* What you will do: Please write out again, word for word, every line of text in the records below, omitting the pictures.

* The records:

···

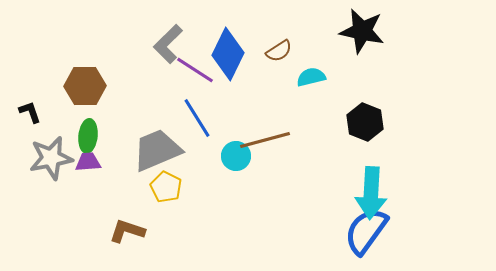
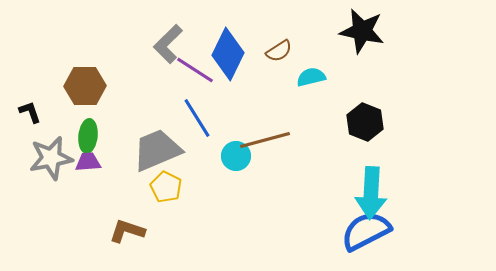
blue semicircle: rotated 27 degrees clockwise
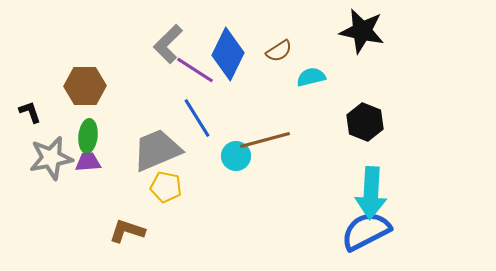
yellow pentagon: rotated 16 degrees counterclockwise
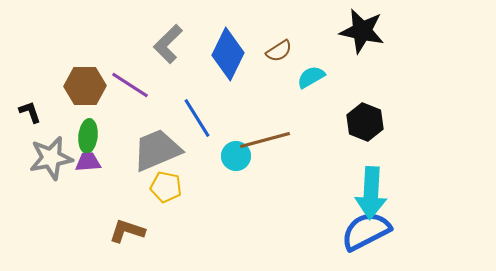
purple line: moved 65 px left, 15 px down
cyan semicircle: rotated 16 degrees counterclockwise
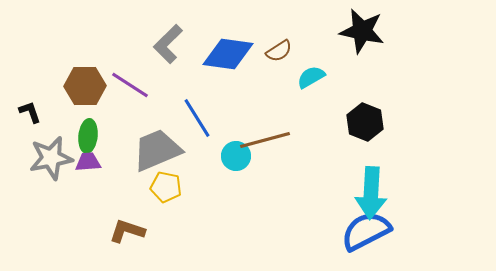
blue diamond: rotated 72 degrees clockwise
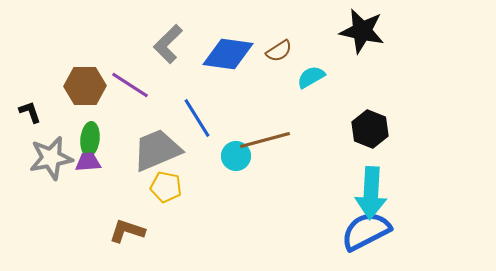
black hexagon: moved 5 px right, 7 px down
green ellipse: moved 2 px right, 3 px down
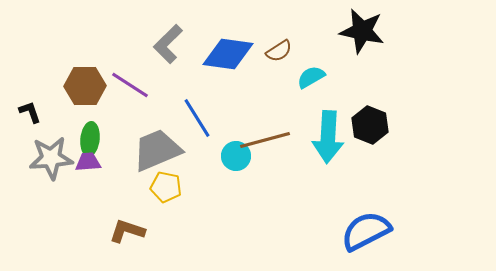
black hexagon: moved 4 px up
gray star: rotated 6 degrees clockwise
cyan arrow: moved 43 px left, 56 px up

···

* Task answer:
blue semicircle: rotated 27 degrees clockwise
yellow pentagon: rotated 16 degrees counterclockwise
purple line: moved 65 px left, 15 px down
cyan semicircle: rotated 16 degrees counterclockwise
blue diamond: rotated 72 degrees clockwise
black hexagon: moved 5 px right, 7 px down
green ellipse: moved 2 px right, 3 px down
black hexagon: moved 4 px up
gray star: rotated 6 degrees clockwise
cyan arrow: moved 43 px left, 56 px up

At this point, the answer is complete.